## INPUT RECORDS
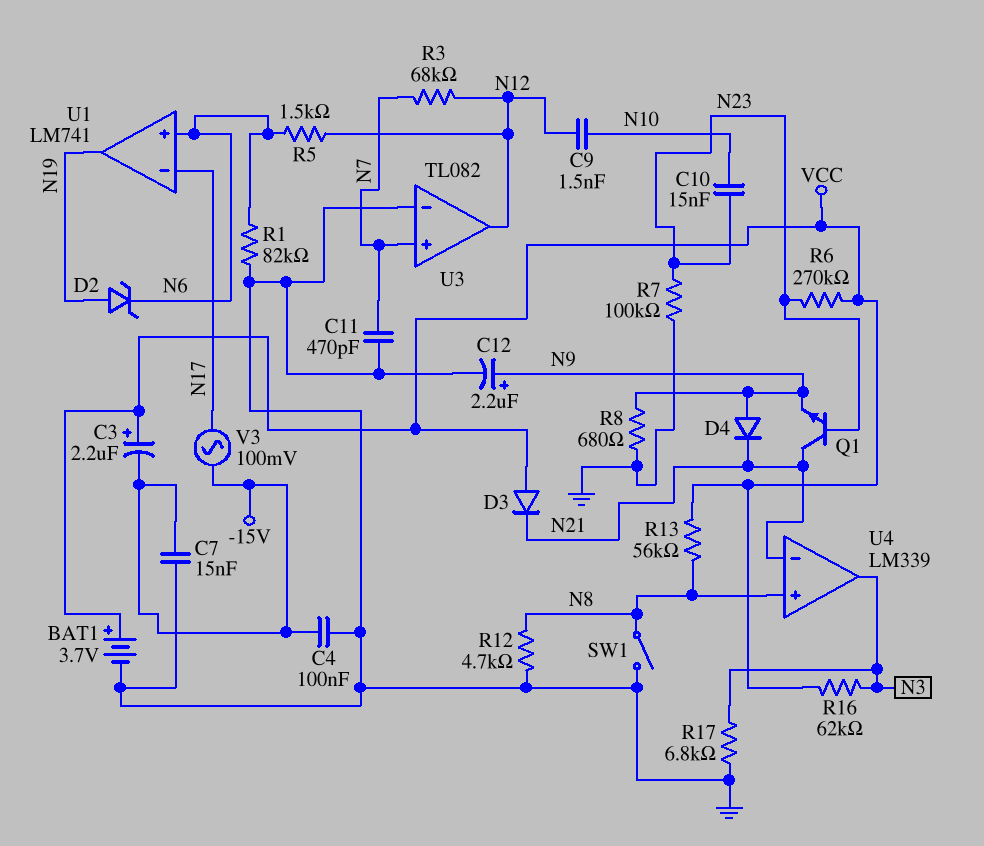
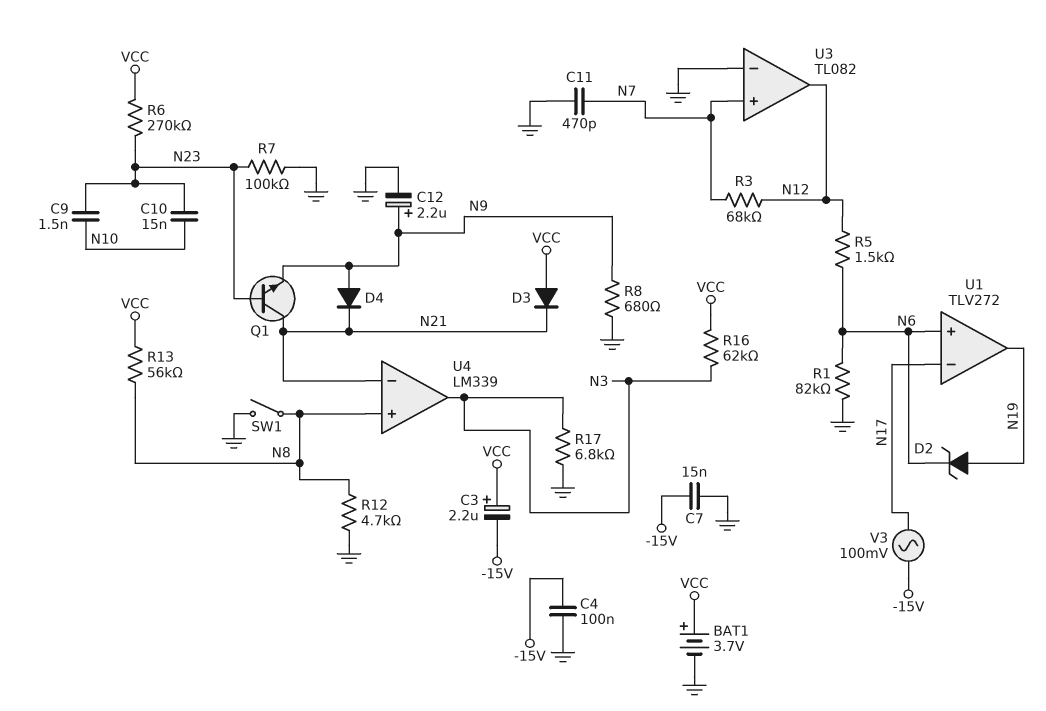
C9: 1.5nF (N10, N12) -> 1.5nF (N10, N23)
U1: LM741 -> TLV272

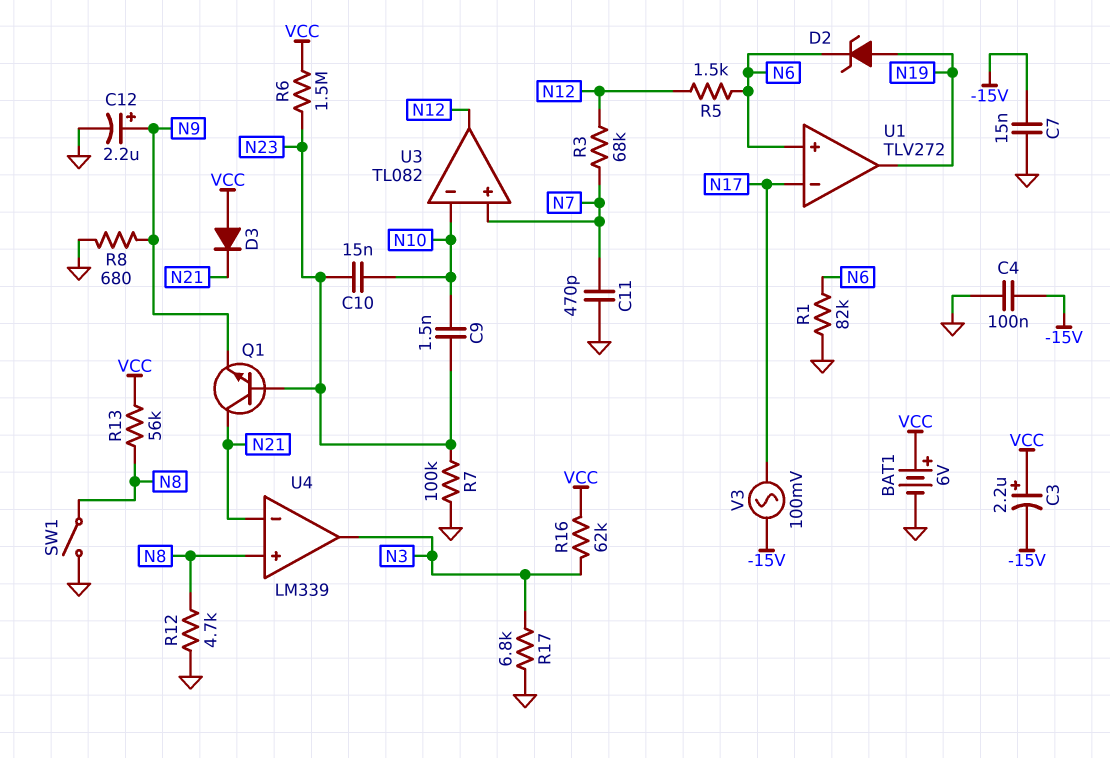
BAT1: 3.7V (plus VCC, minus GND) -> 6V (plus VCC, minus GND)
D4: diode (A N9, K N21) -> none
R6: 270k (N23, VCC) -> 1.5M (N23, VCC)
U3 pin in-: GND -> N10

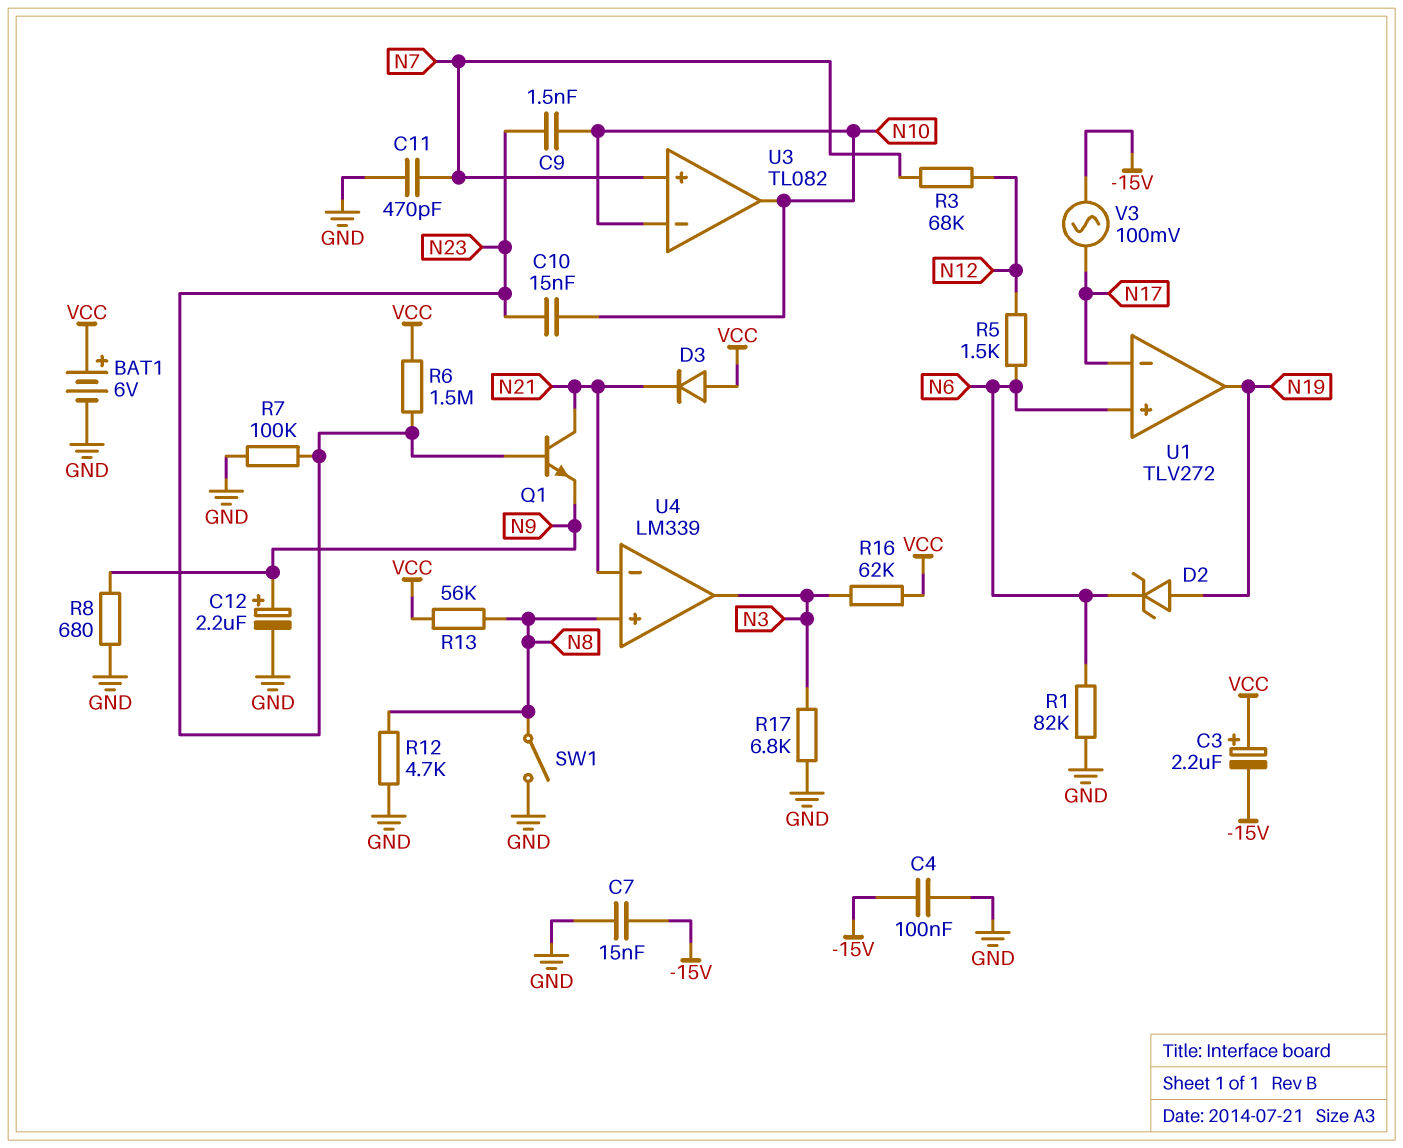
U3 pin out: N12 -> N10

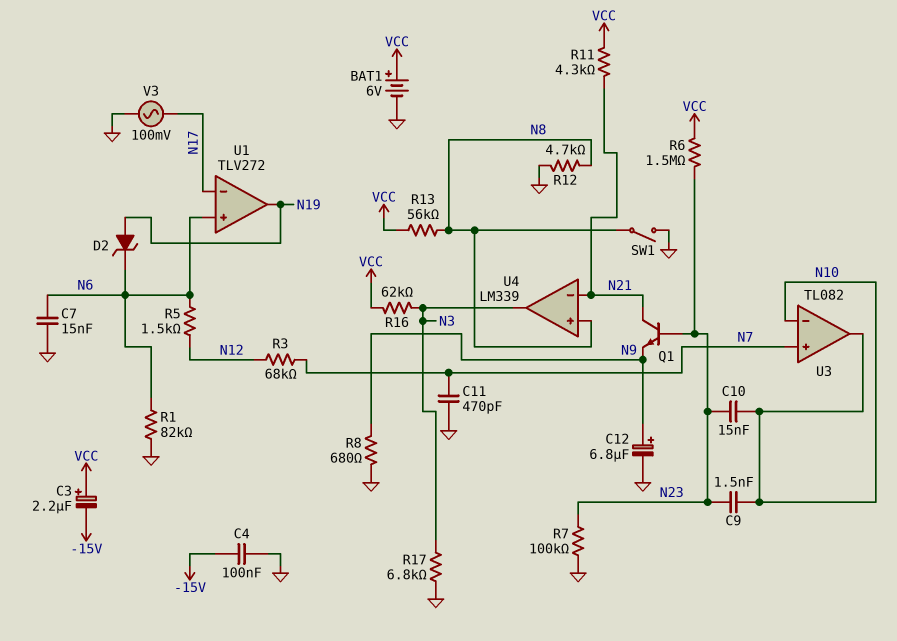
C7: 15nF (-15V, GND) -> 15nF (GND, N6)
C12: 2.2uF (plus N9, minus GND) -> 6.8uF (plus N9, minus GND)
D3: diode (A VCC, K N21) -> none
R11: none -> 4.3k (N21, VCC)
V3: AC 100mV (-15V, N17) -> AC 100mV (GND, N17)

## WHAT YOU NEED TO DO
Please retype exactly the lines from the one containing "U3 pin out: N12 -> N10" to the last line of the records above, both included, without any pictures.

## ANSWER TO THIS EXERCISE
U3 pin out: N12 -> N10

C7: 15nF (-15V, GND) -> 15nF (GND, N6)
C12: 2.2uF (plus N9, minus GND) -> 6.8uF (plus N9, minus GND)
D3: diode (A VCC, K N21) -> none
R11: none -> 4.3k (N21, VCC)
V3: AC 100mV (-15V, N17) -> AC 100mV (GND, N17)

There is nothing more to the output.